Your task: Can you print every line of the records below, from the line containing "oblique (133, 109)" down to the line containing "softball is located", both included, word for word and without the pictures?

═══ Working data ═══

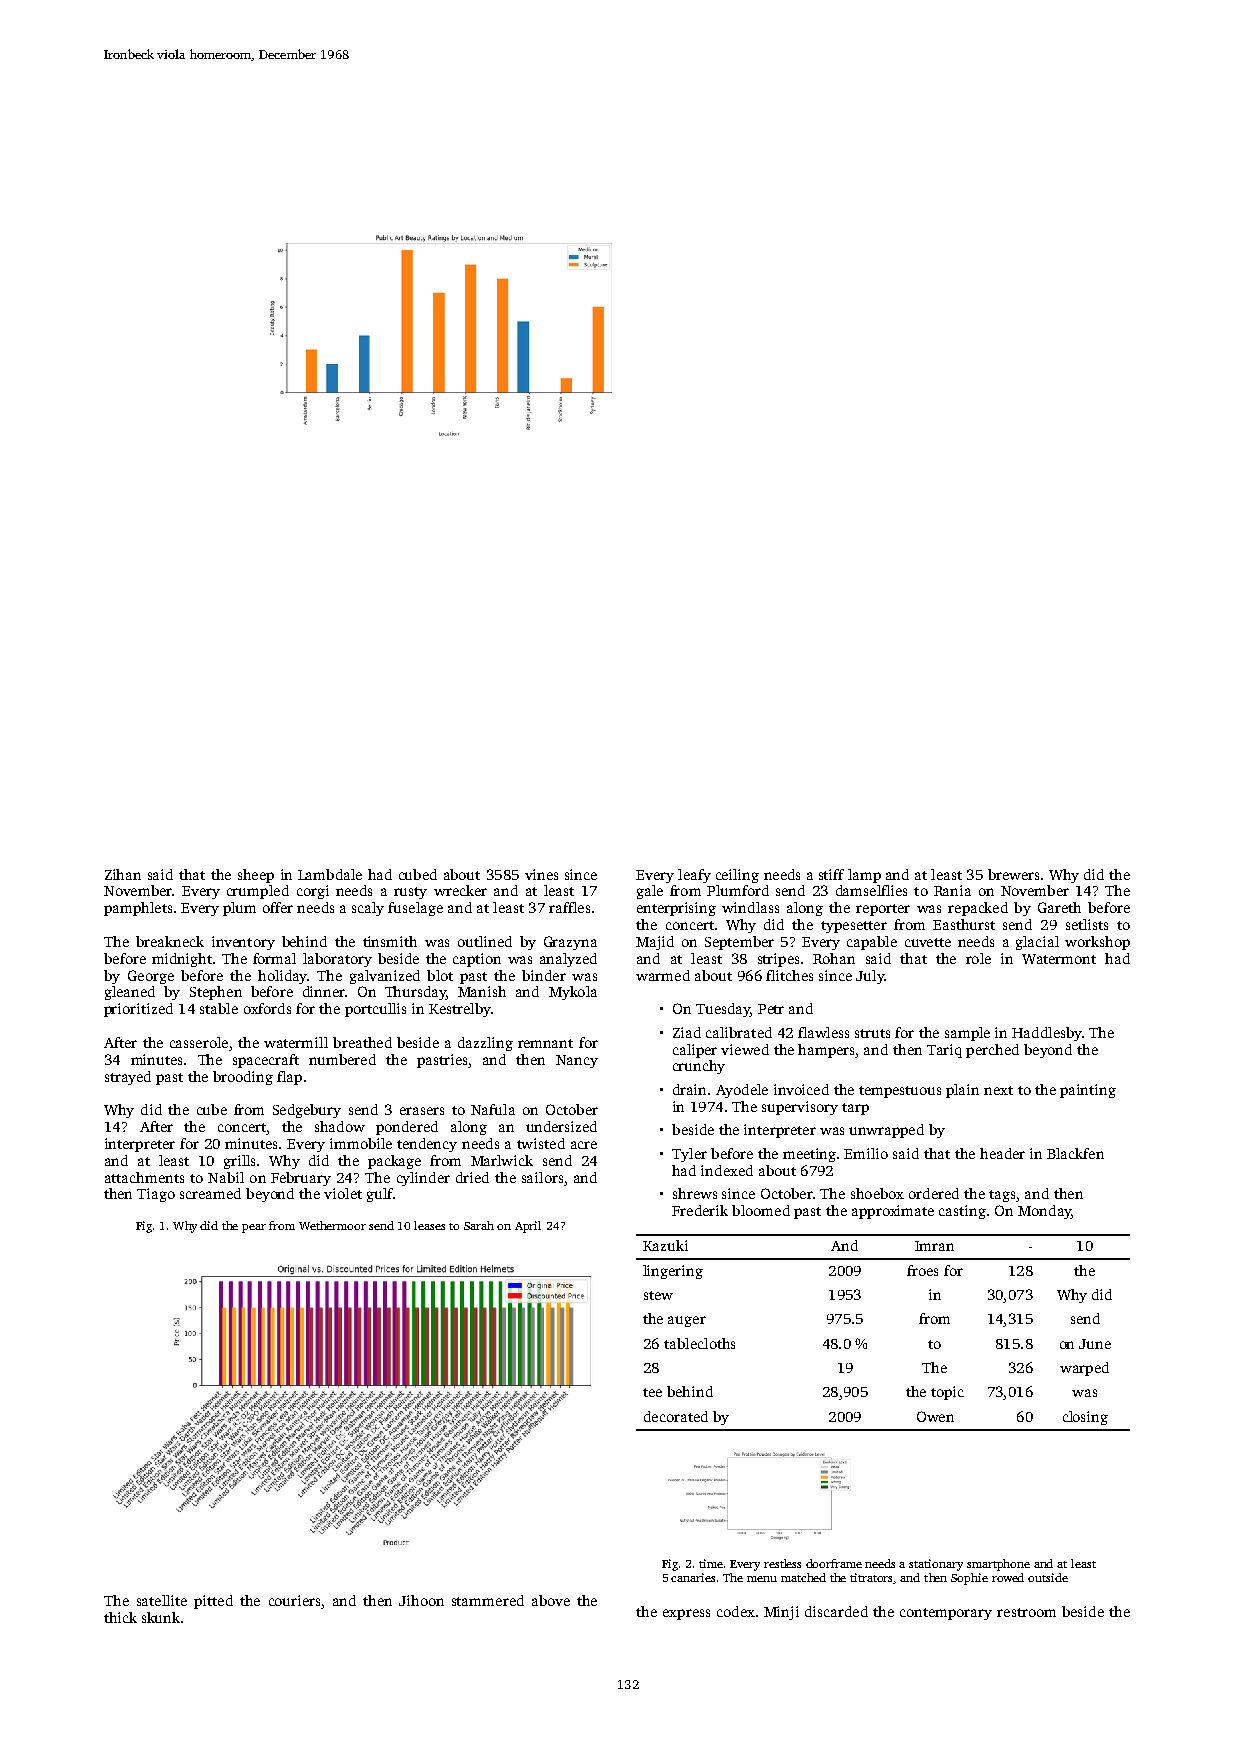  I want to click on tags, so click(1002, 1196).
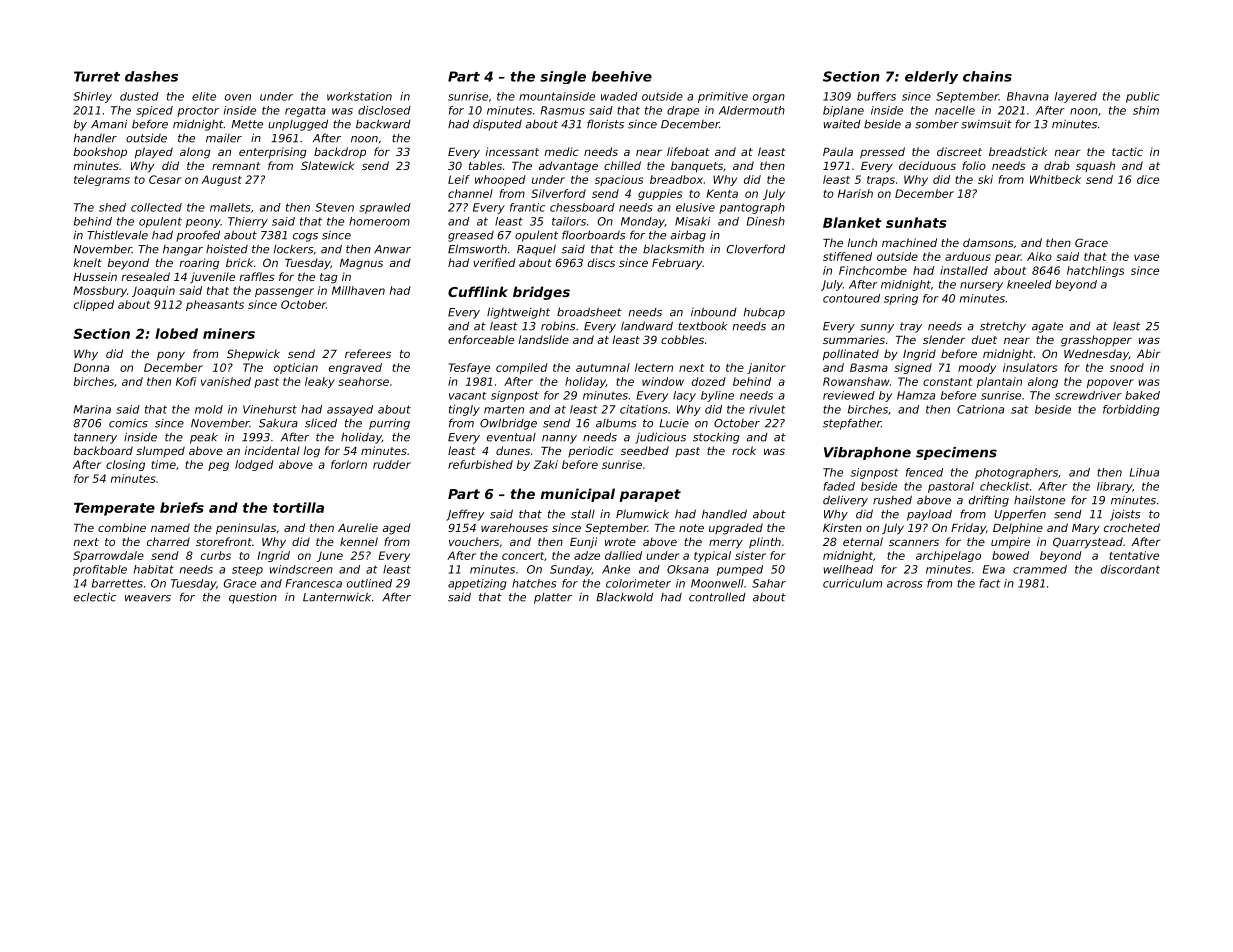  Describe the element at coordinates (905, 584) in the screenshot. I see `across` at that location.
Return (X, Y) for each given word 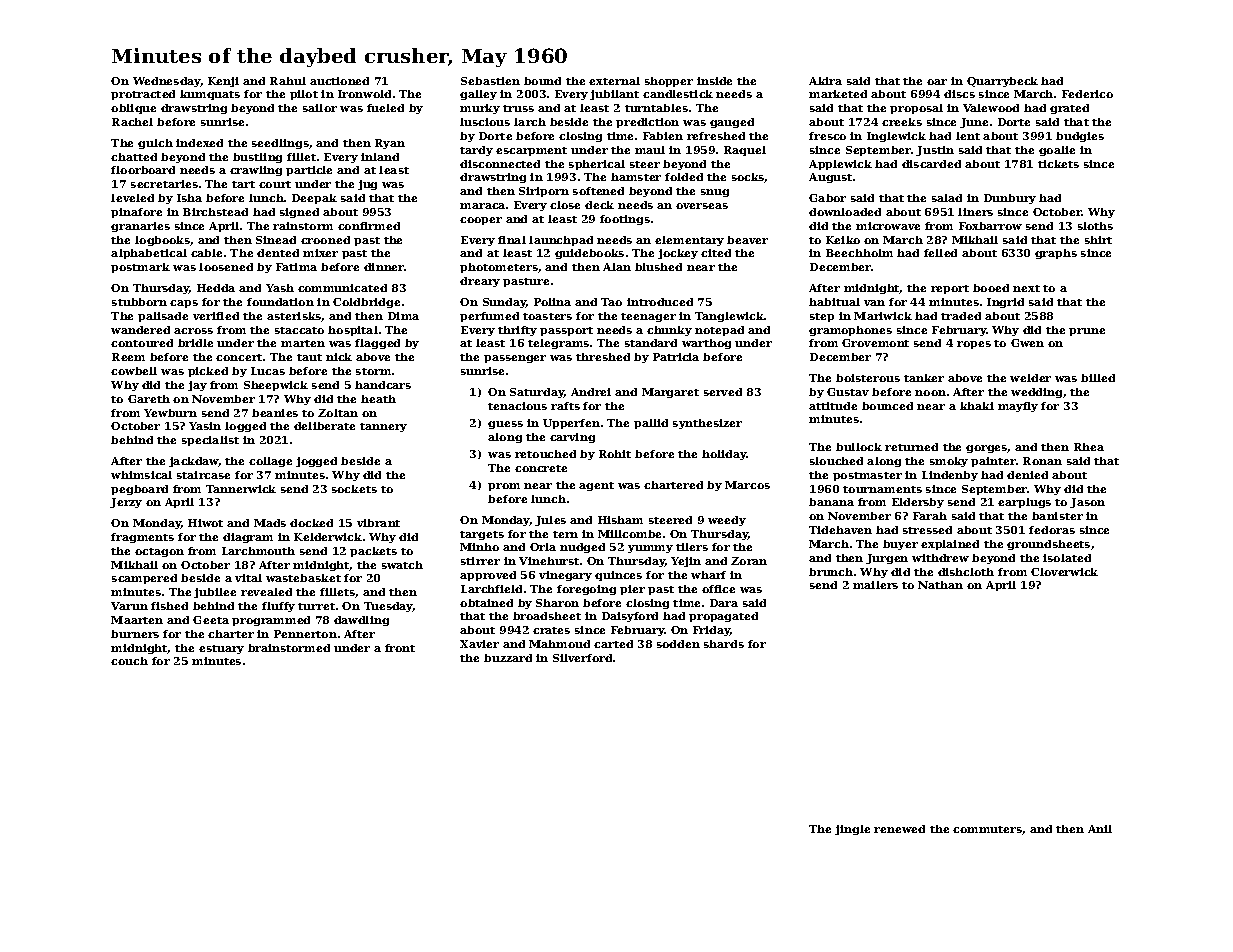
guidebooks (589, 254)
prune (1087, 332)
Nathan (940, 585)
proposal (916, 109)
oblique (133, 109)
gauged (732, 123)
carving (572, 438)
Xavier (479, 644)
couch (129, 661)
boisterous (868, 378)
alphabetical (149, 254)
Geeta (211, 620)
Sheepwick (276, 386)
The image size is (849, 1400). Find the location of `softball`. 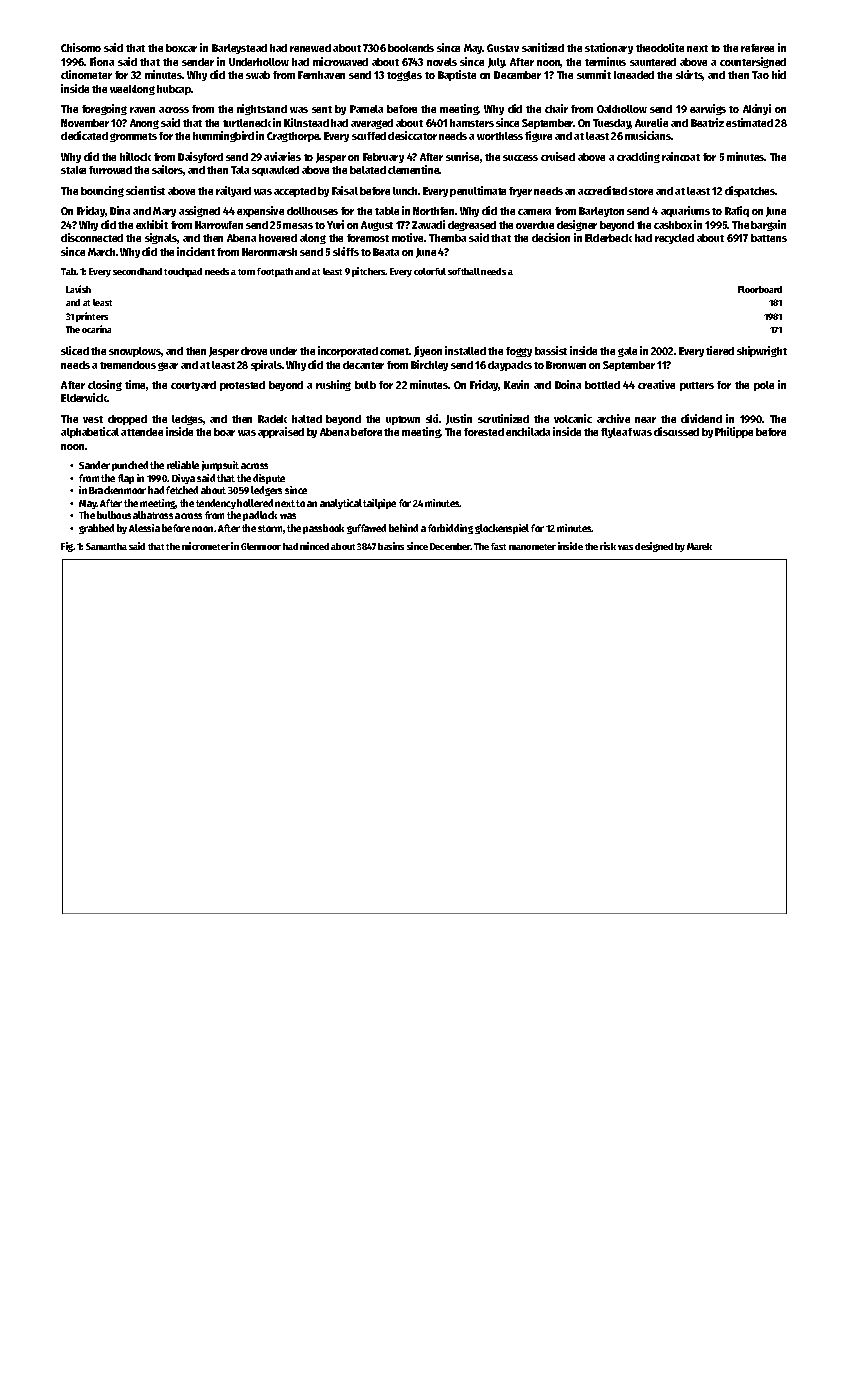

softball is located at coordinates (464, 271).
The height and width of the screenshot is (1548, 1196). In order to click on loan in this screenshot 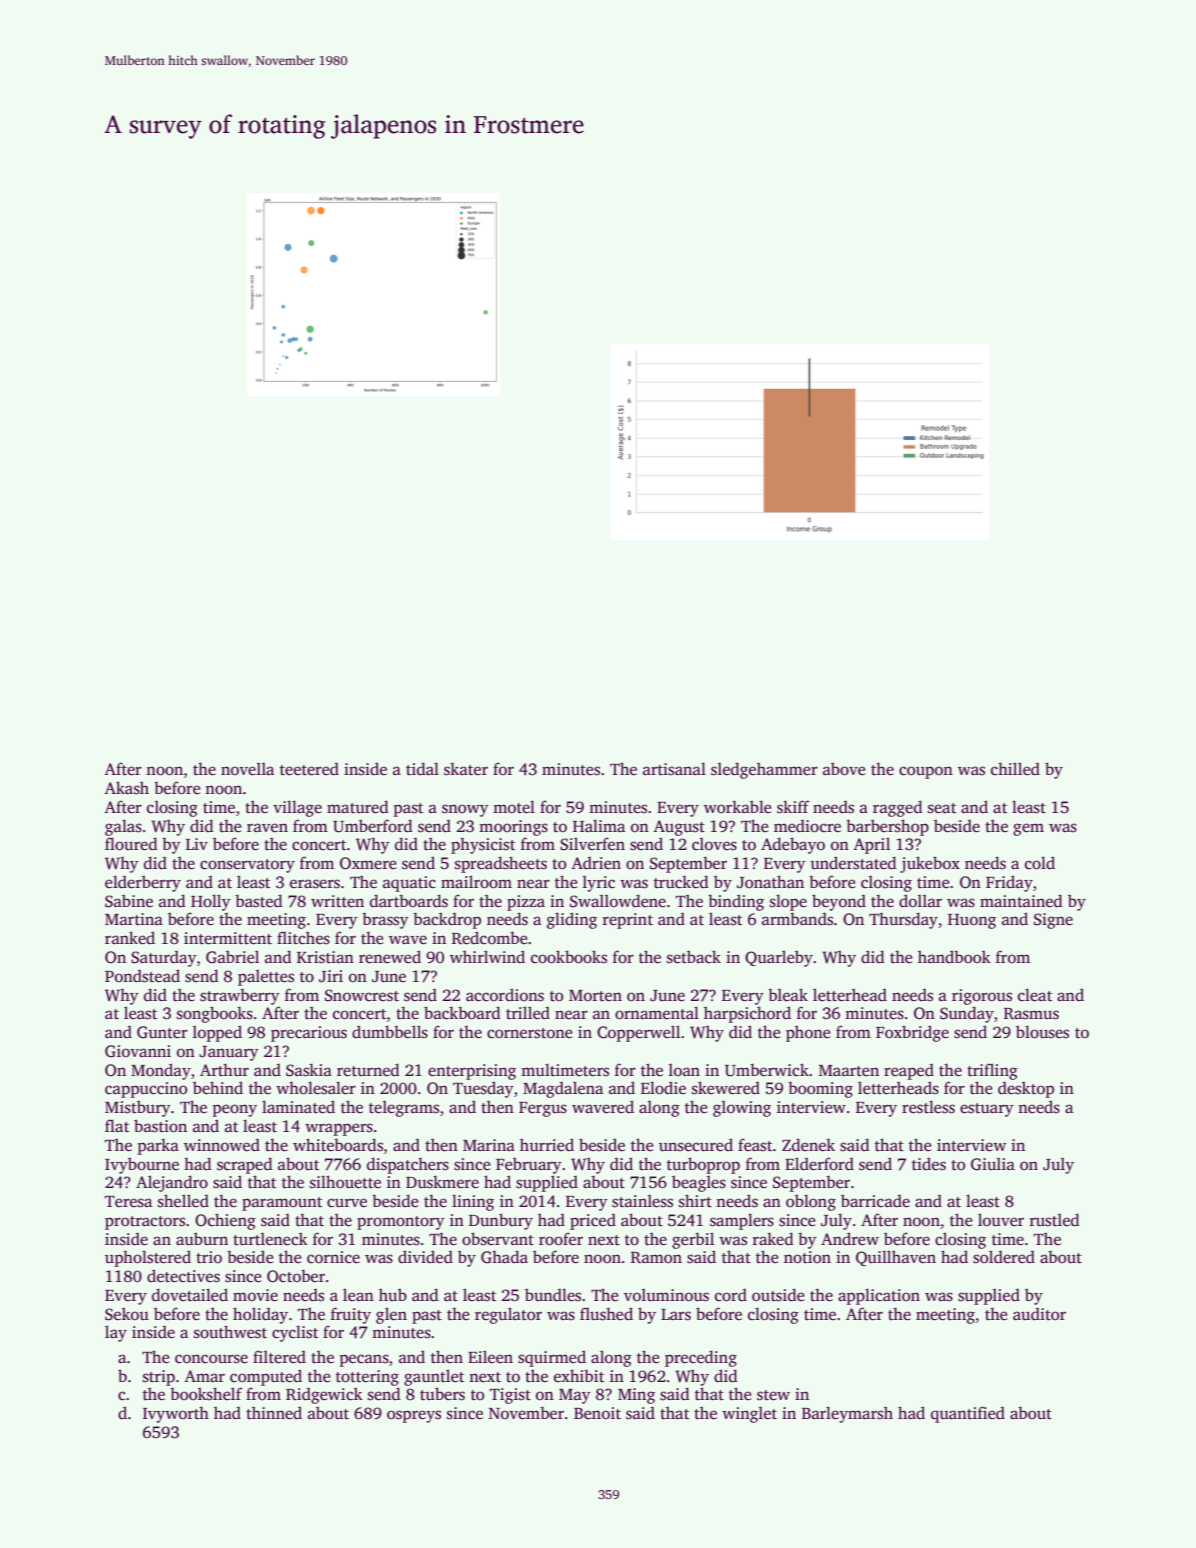, I will do `click(684, 1070)`.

═══

Output below:
oblique (133, 109)
gauged (732, 123)
carving (572, 438)
Xavier (479, 644)
couch (129, 661)
boisterous (868, 378)
alphabetical (149, 254)
Geeta (211, 620)
Sheepwick (276, 386)
The image size is (849, 1400). Find the location of `softball`. 

softball is located at coordinates (464, 271).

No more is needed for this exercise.